Exercise data
= = = = =
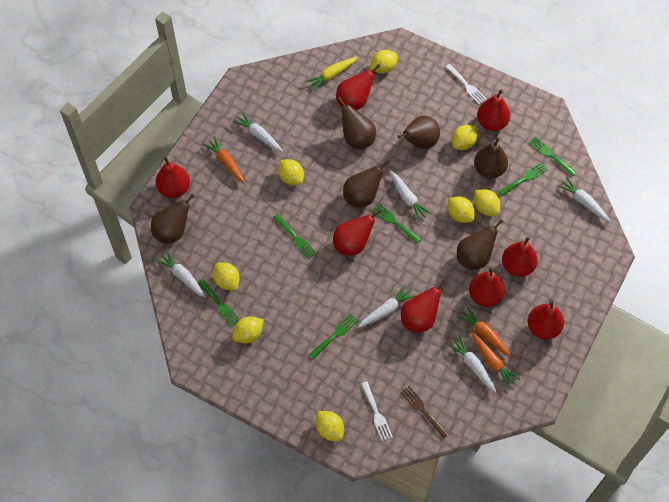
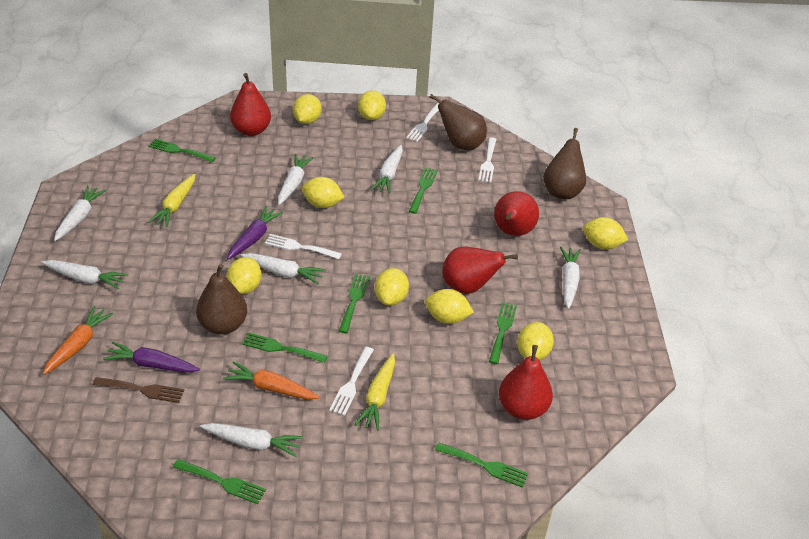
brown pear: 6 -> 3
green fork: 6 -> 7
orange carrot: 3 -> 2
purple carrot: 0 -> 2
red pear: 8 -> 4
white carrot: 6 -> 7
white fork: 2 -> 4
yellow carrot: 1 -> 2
= = = = =
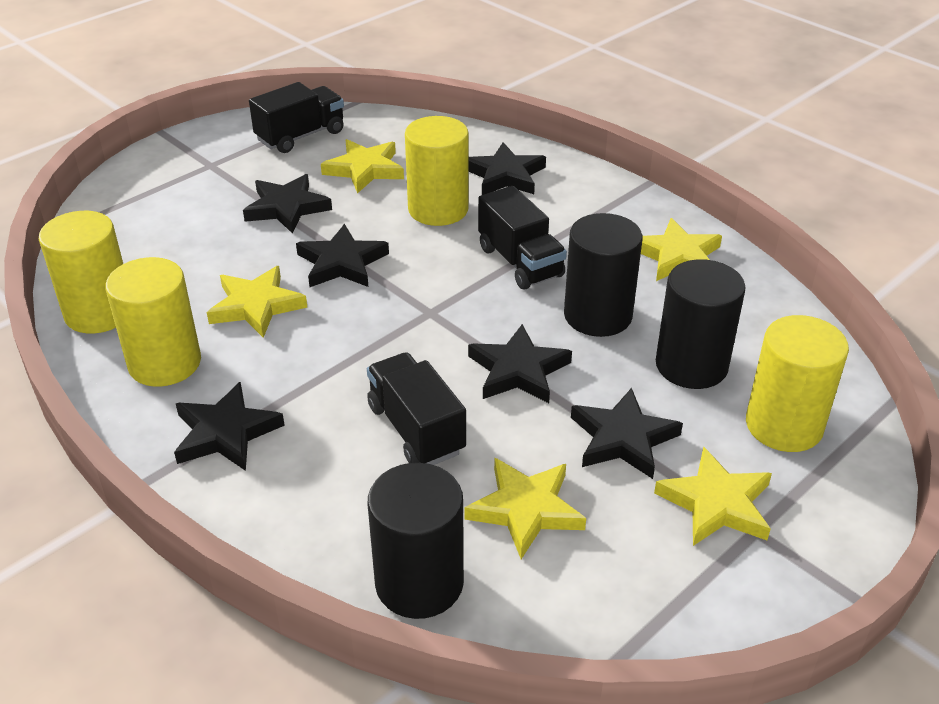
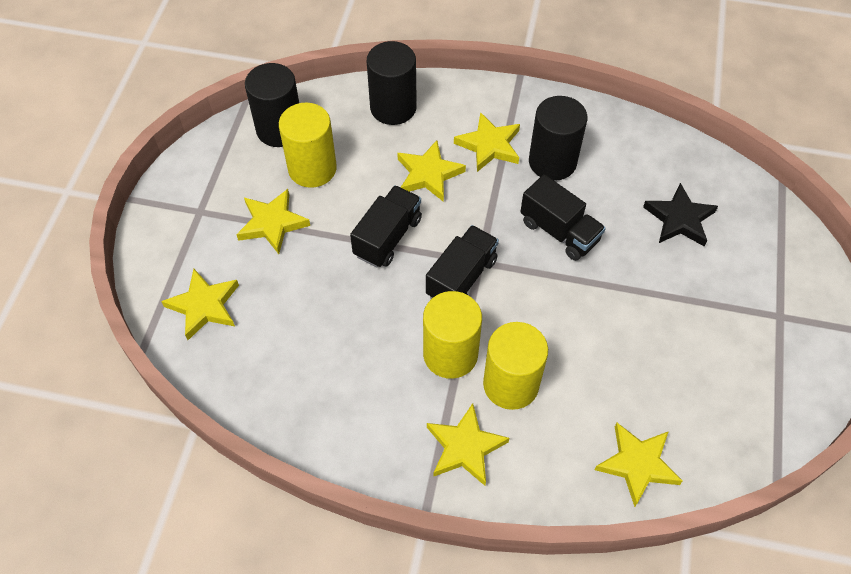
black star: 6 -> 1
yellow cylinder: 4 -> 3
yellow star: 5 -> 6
= = = = =
Restate word for word the lines in the material above from the one with "purple carrot: 0 -> 2" to the one with "yellow carrot: 1 -> 2"; both of those lines count, and nothing else does.

Solution for this exercise
purple carrot: 0 -> 2
red pear: 8 -> 4
white carrot: 6 -> 7
white fork: 2 -> 4
yellow carrot: 1 -> 2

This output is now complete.